■ WHAT YOU ARE ASKED TO DO:
If a line in the listing below has the string "pink", copy it out.

■ AVAILABLE RECORDS:
********************

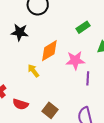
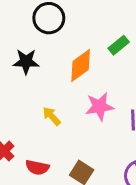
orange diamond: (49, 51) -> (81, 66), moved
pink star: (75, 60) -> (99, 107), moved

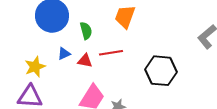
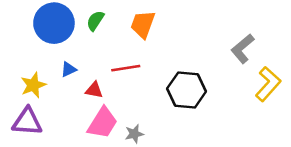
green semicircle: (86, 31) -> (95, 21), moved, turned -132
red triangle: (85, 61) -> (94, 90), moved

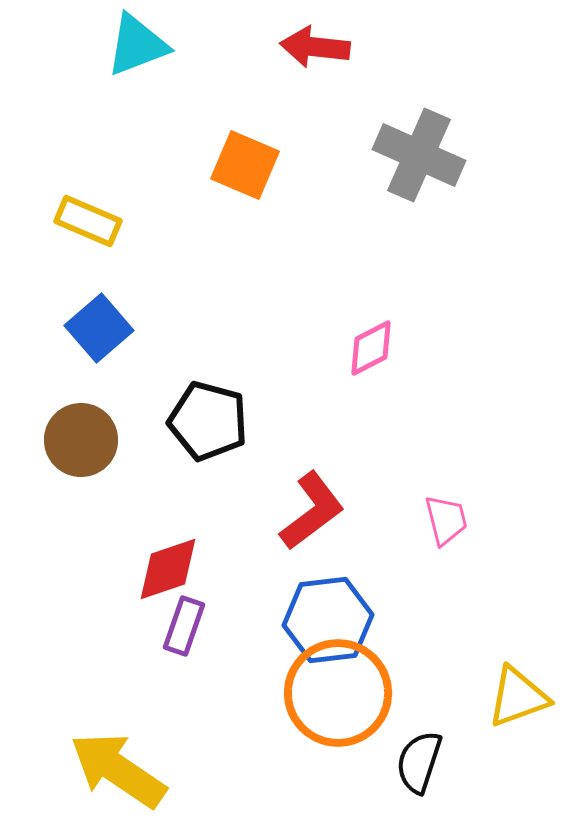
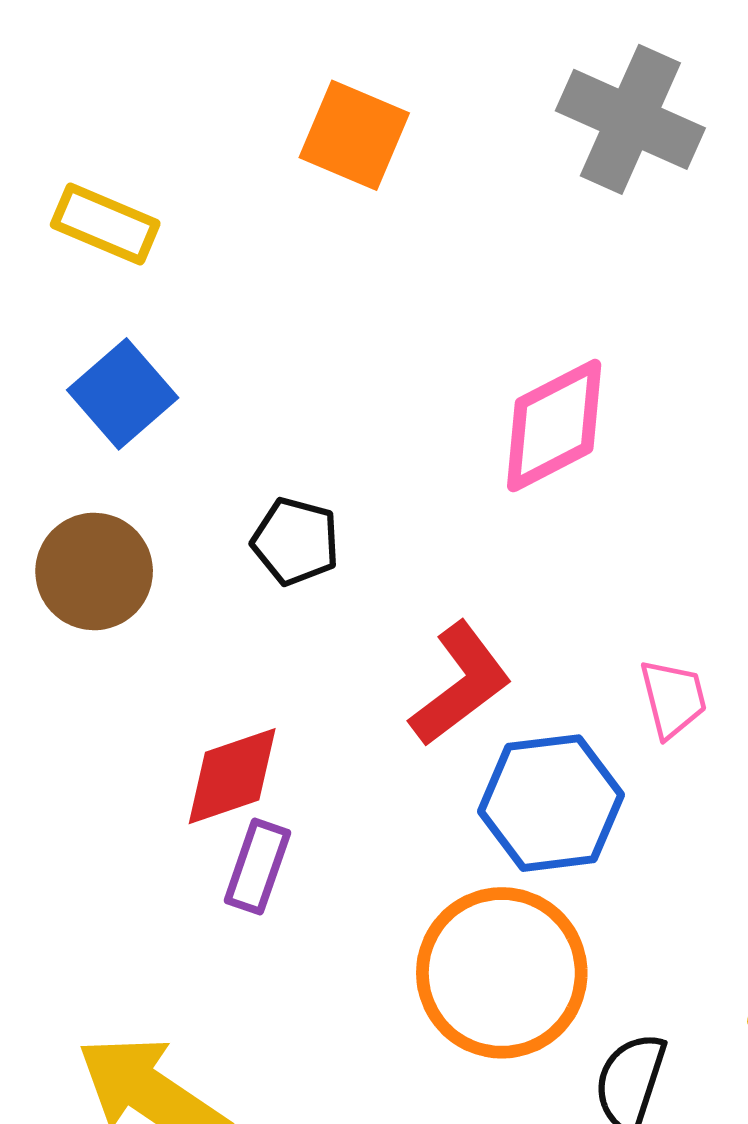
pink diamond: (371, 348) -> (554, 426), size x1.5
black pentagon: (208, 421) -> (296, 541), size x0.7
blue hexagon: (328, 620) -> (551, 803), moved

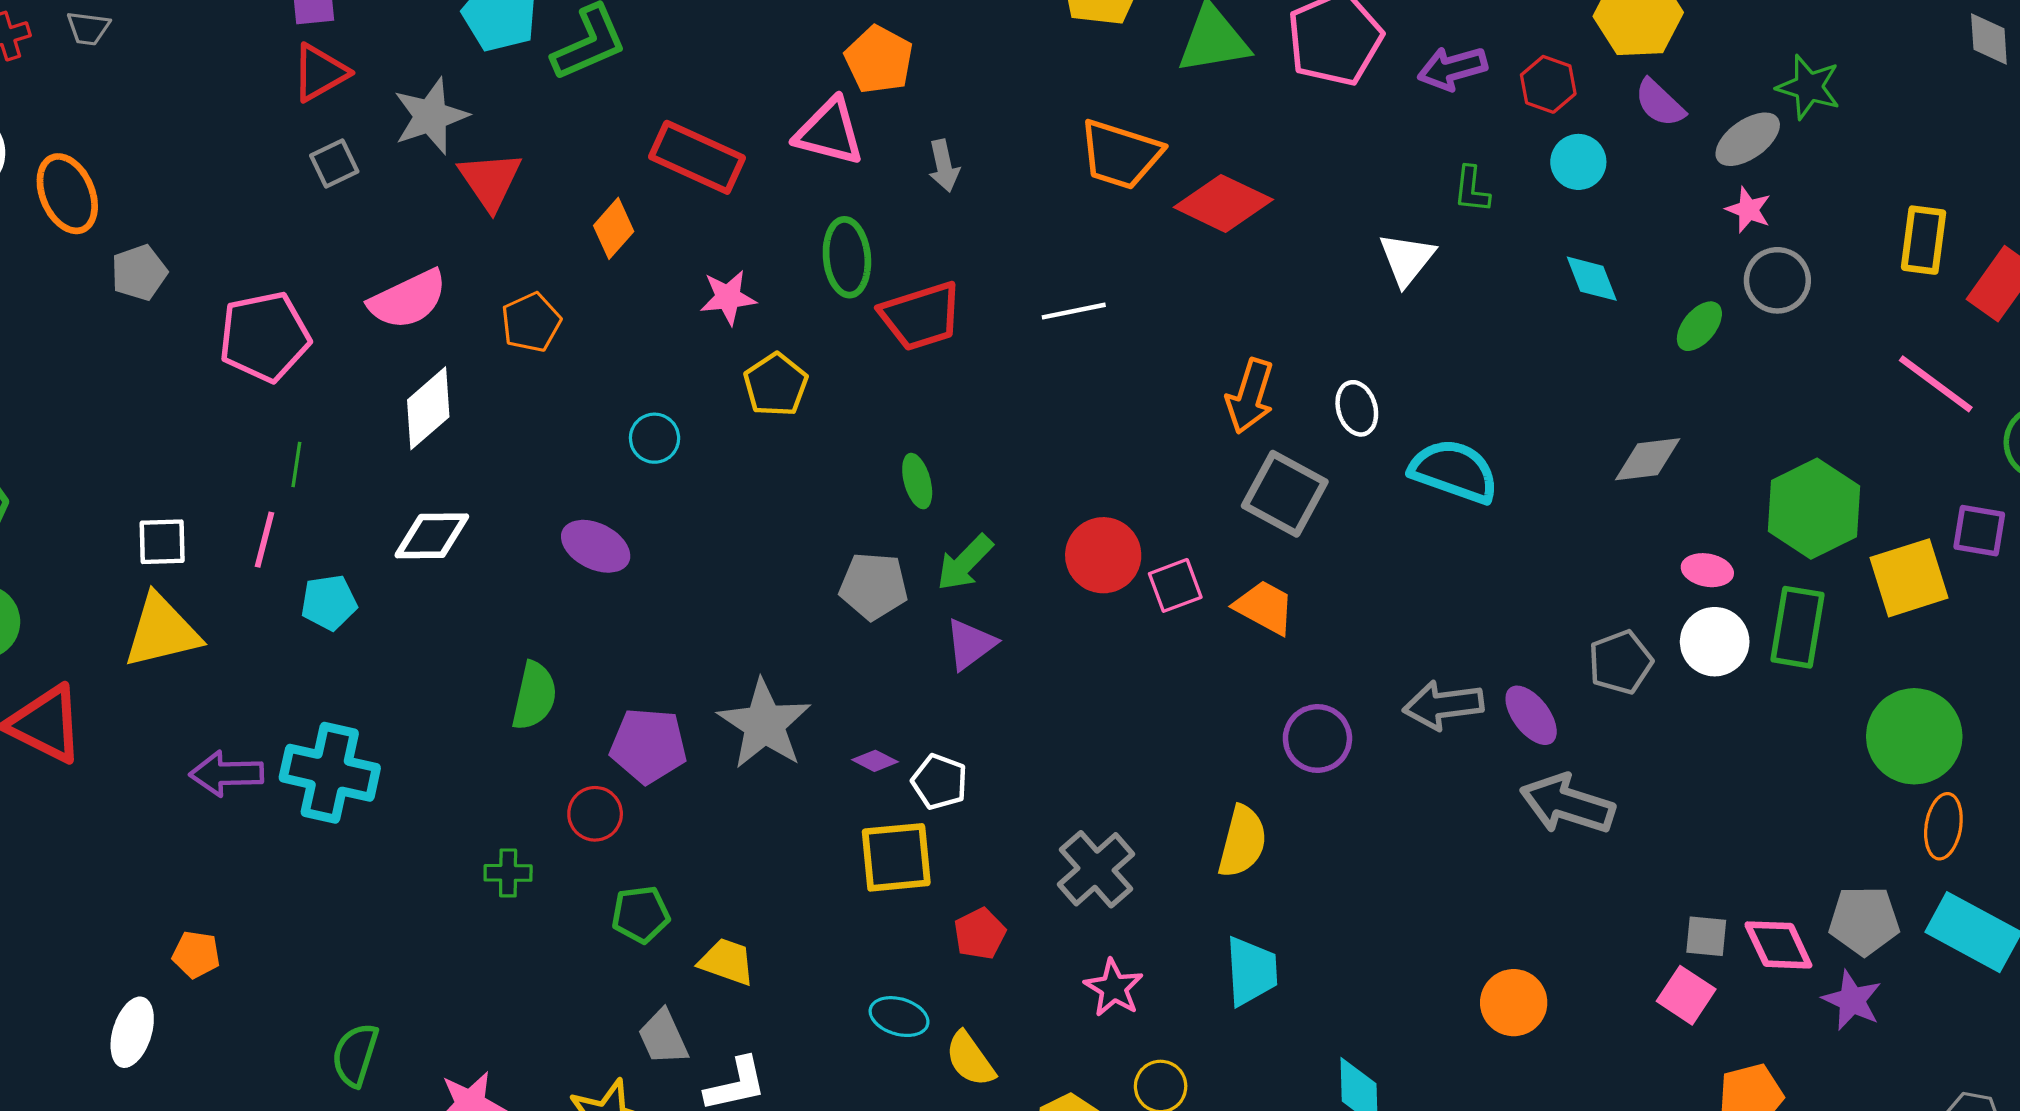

********************

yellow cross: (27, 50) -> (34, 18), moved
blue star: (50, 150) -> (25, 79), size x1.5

********************

■ PROBLEM SOLUTION:
pink star: (75, 60) -> (99, 107), moved
pink diamond: (371, 348) -> (554, 426), size x1.5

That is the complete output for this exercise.